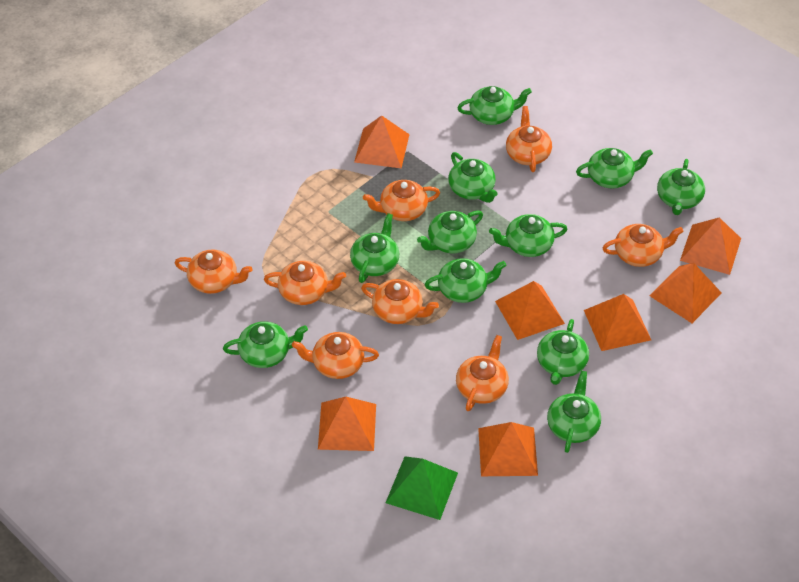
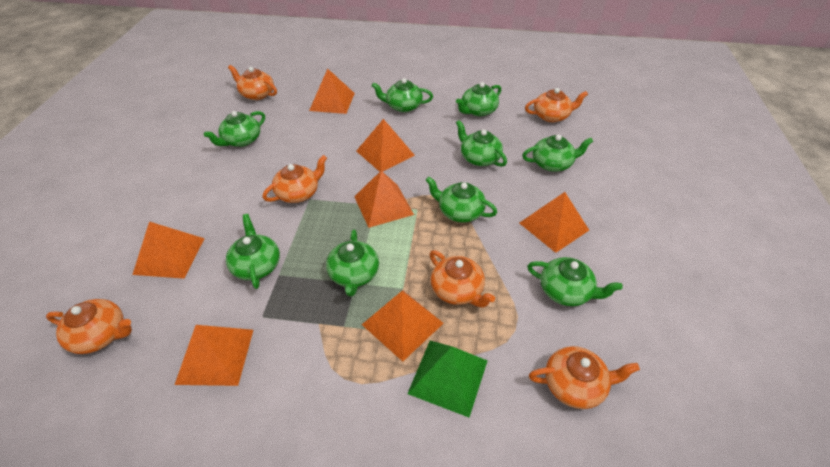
green teapot: 11 -> 9
orange teapot: 8 -> 6

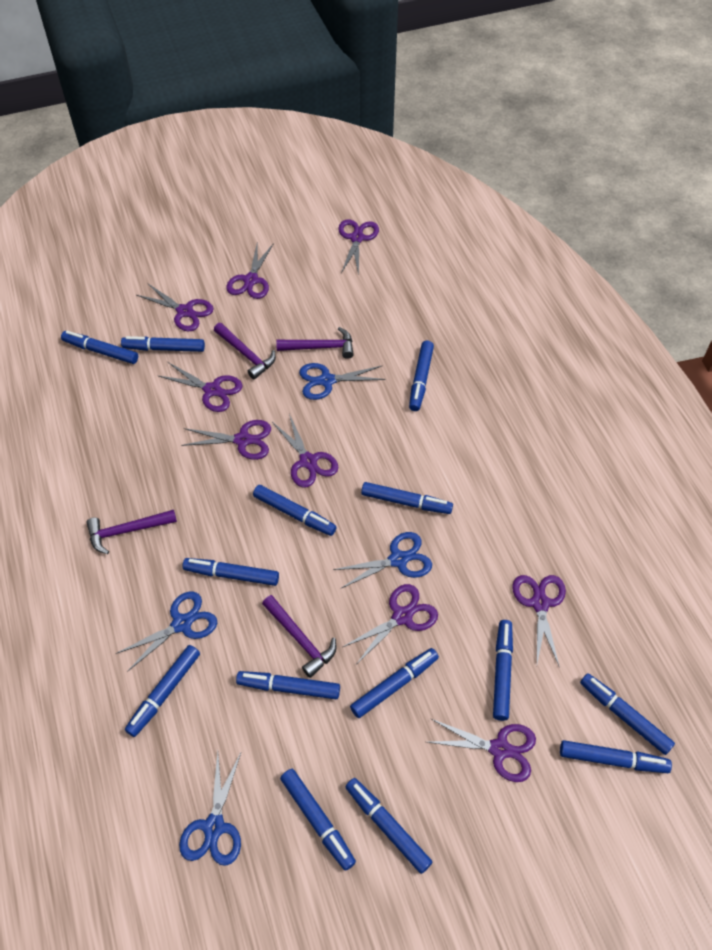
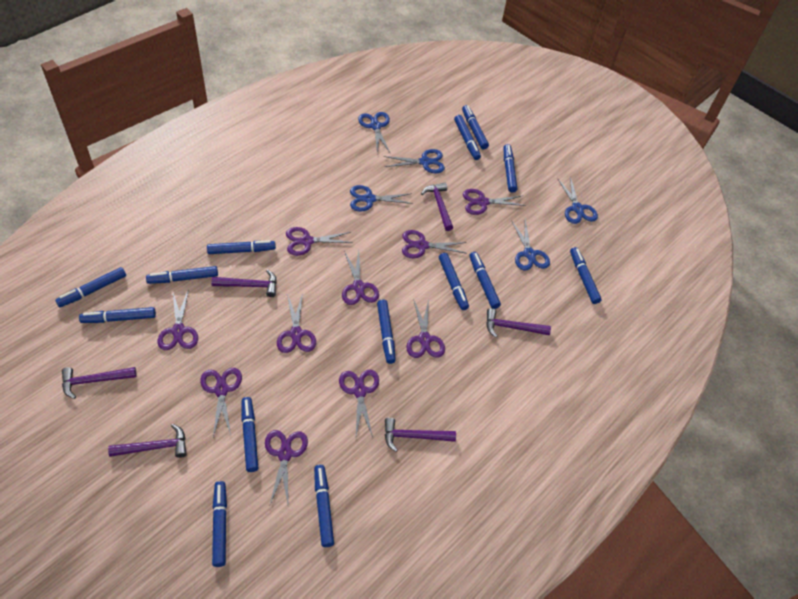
blue scissors: 4 -> 5
purple hammer: 4 -> 6
purple scissors: 9 -> 10

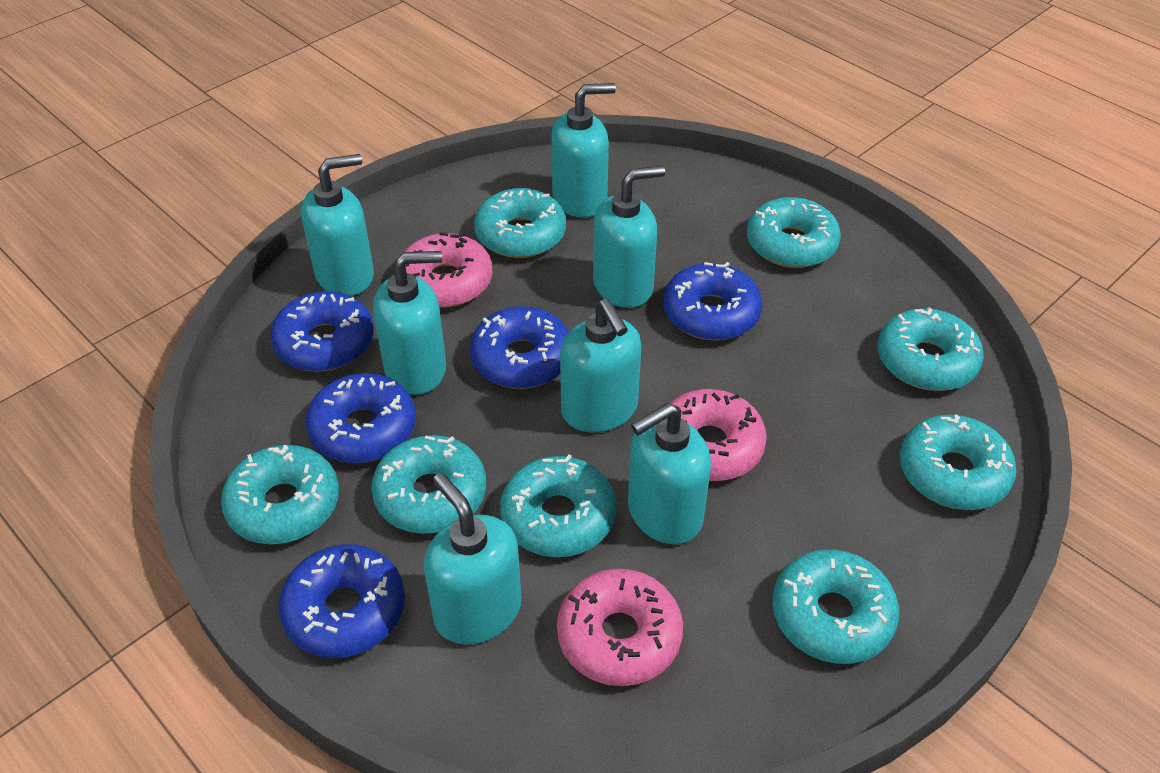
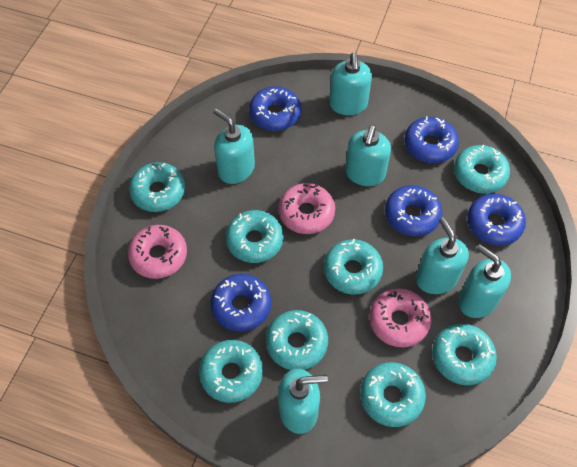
turquoise soap dispenser: 7 -> 6

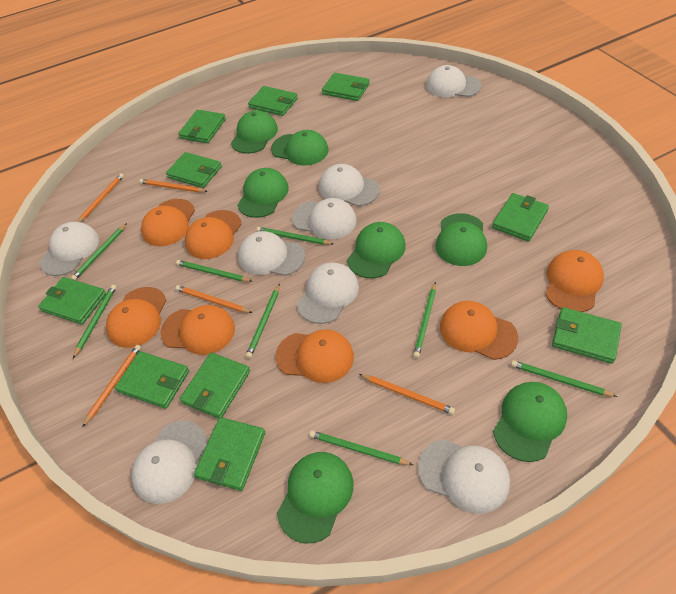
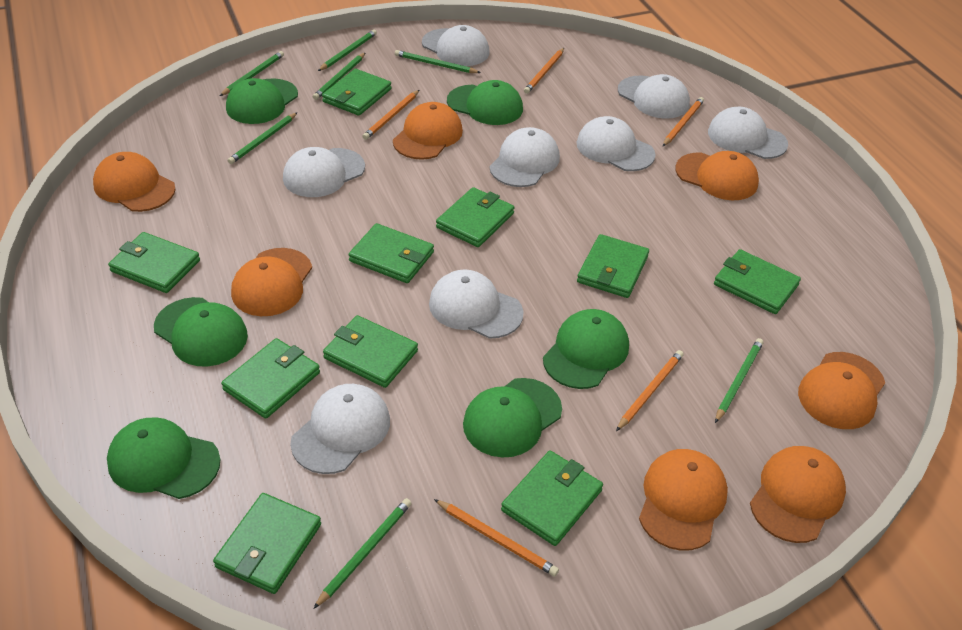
green cap: 7 -> 6
green pencil: 8 -> 7

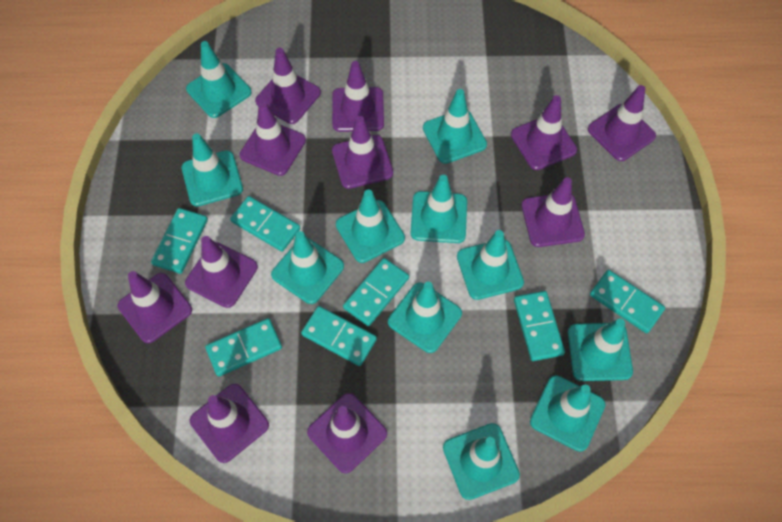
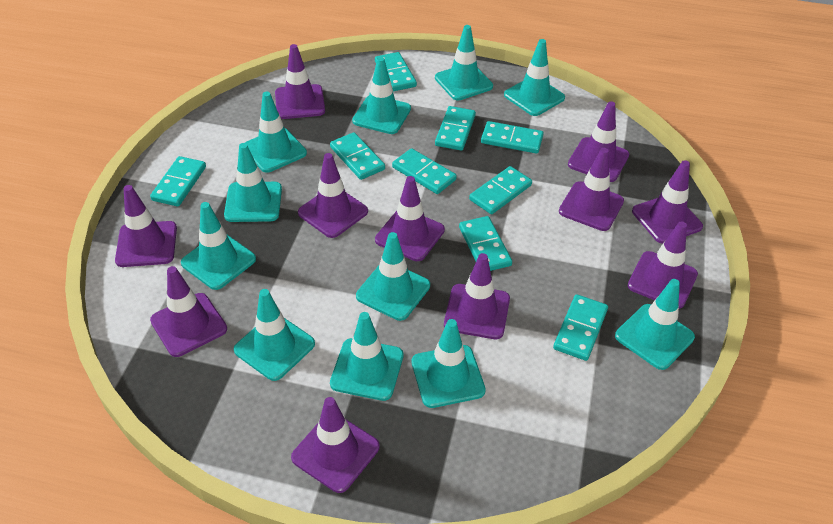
turquoise domino: 7 -> 9

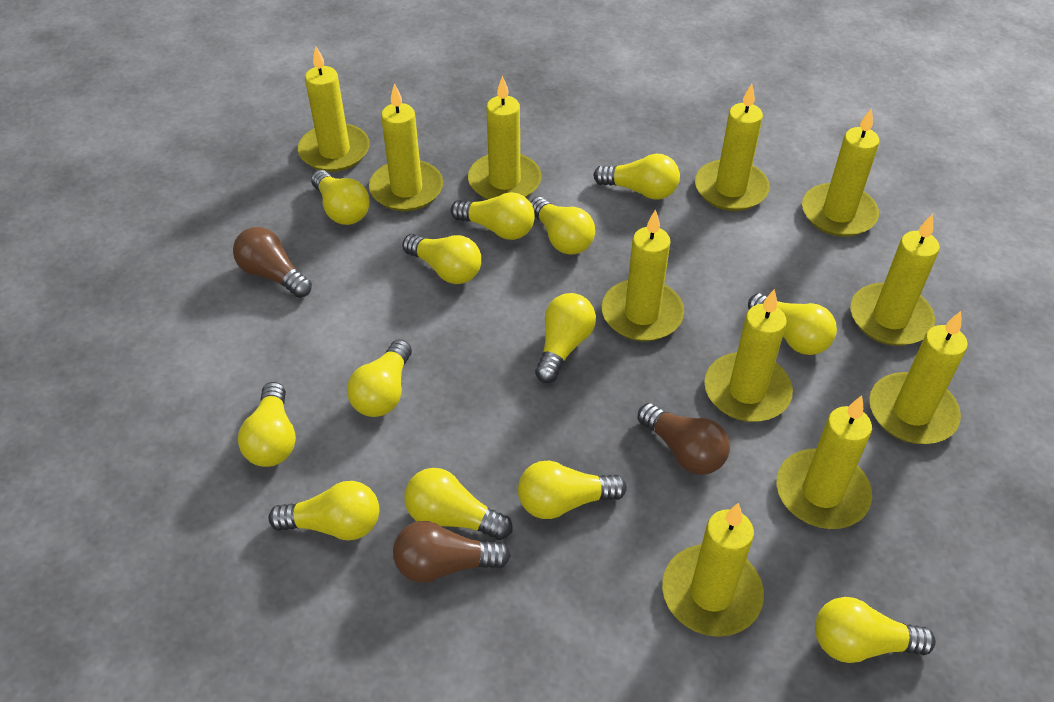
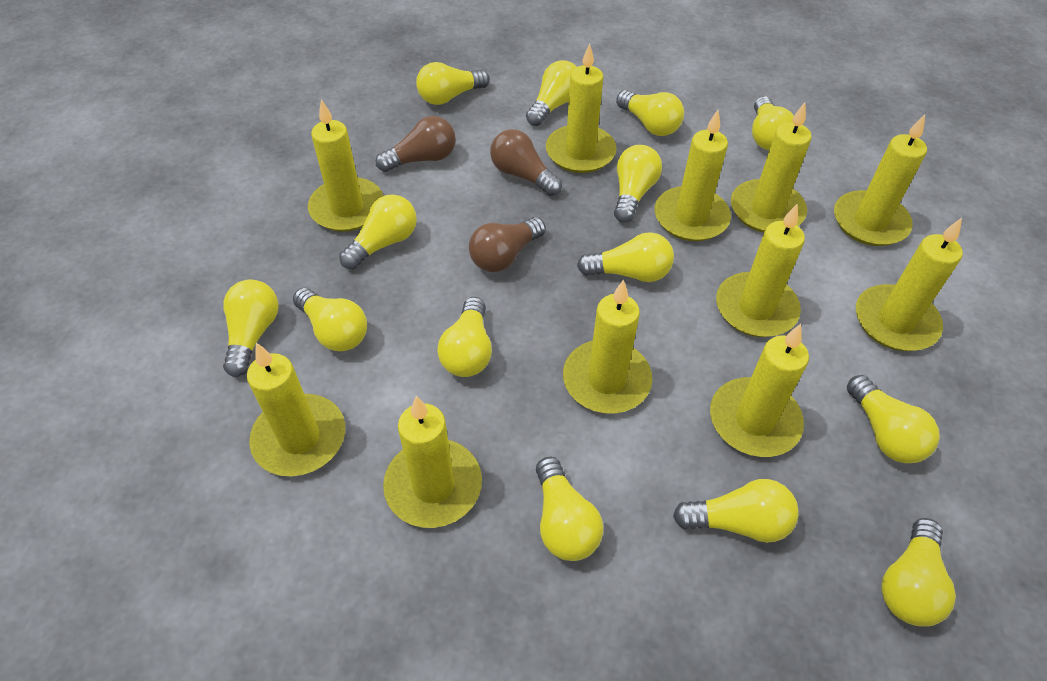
yellow light bulb: 13 -> 14

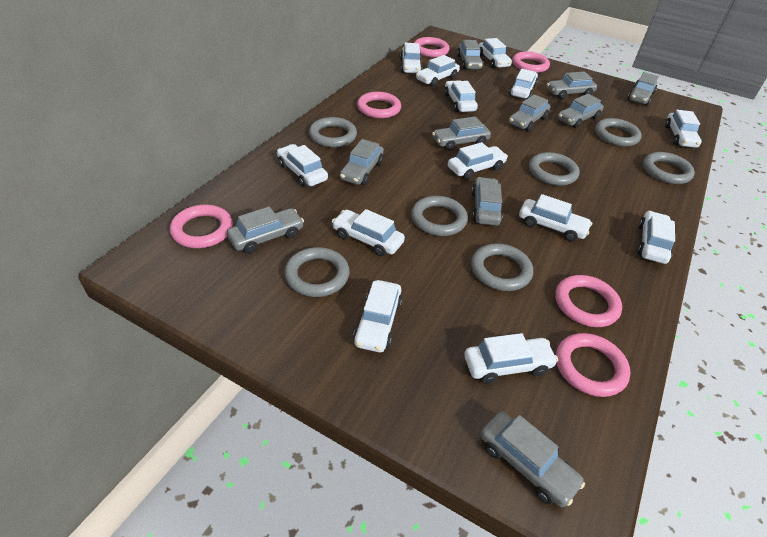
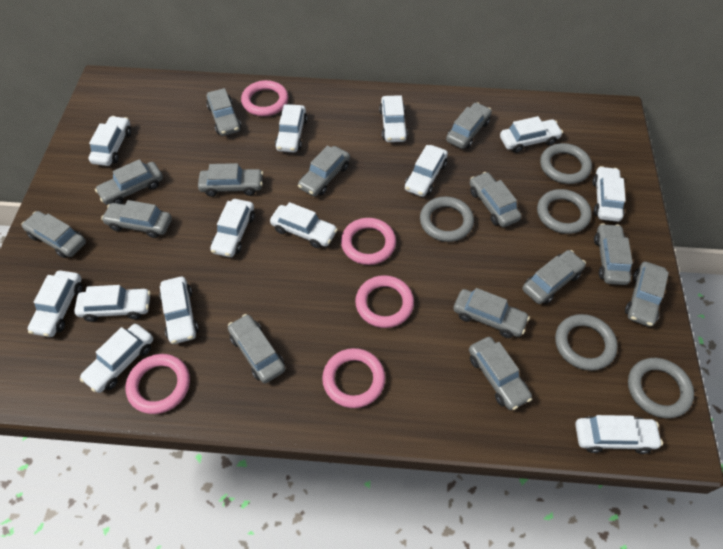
grey car: 10 -> 14
grey ring: 7 -> 5
pink ring: 6 -> 5

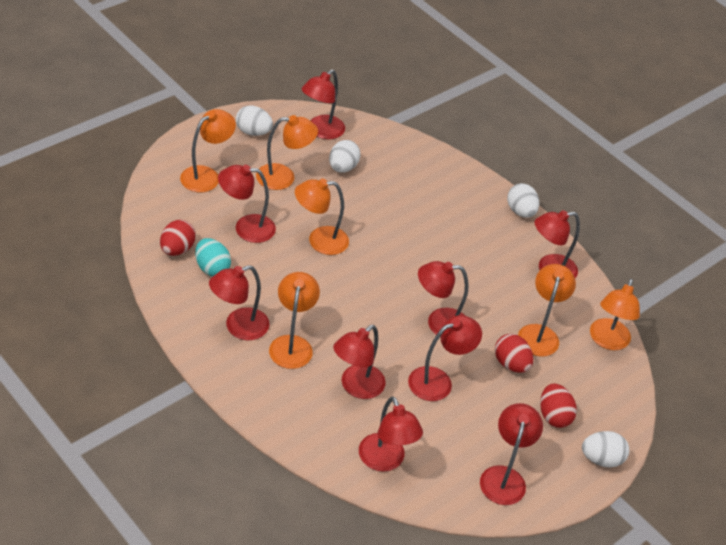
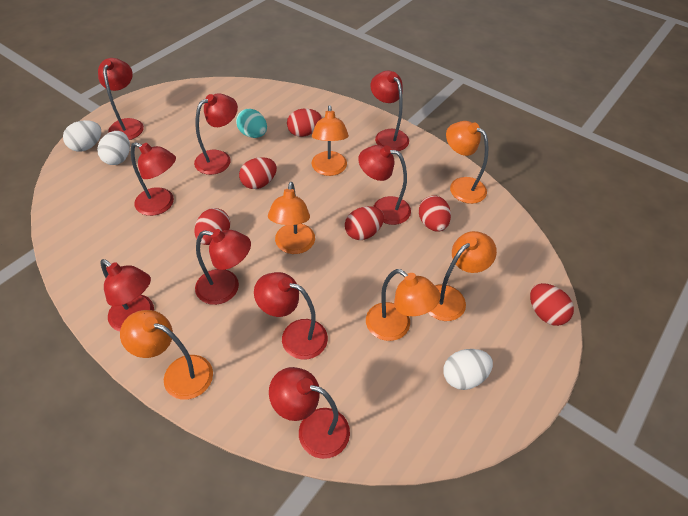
red egg: 3 -> 6
white egg: 4 -> 3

------------------------------------

Exercise requirements: Repeat the data exactly. No pictures should appear.

Exercise solution:
green teapot: 11 -> 9
orange teapot: 8 -> 6

blue scissors: 4 -> 5
purple hammer: 4 -> 6
purple scissors: 9 -> 10

turquoise soap dispenser: 7 -> 6

green cap: 7 -> 6
green pencil: 8 -> 7

turquoise domino: 7 -> 9

yellow light bulb: 13 -> 14

grey car: 10 -> 14
grey ring: 7 -> 5
pink ring: 6 -> 5

red egg: 3 -> 6
white egg: 4 -> 3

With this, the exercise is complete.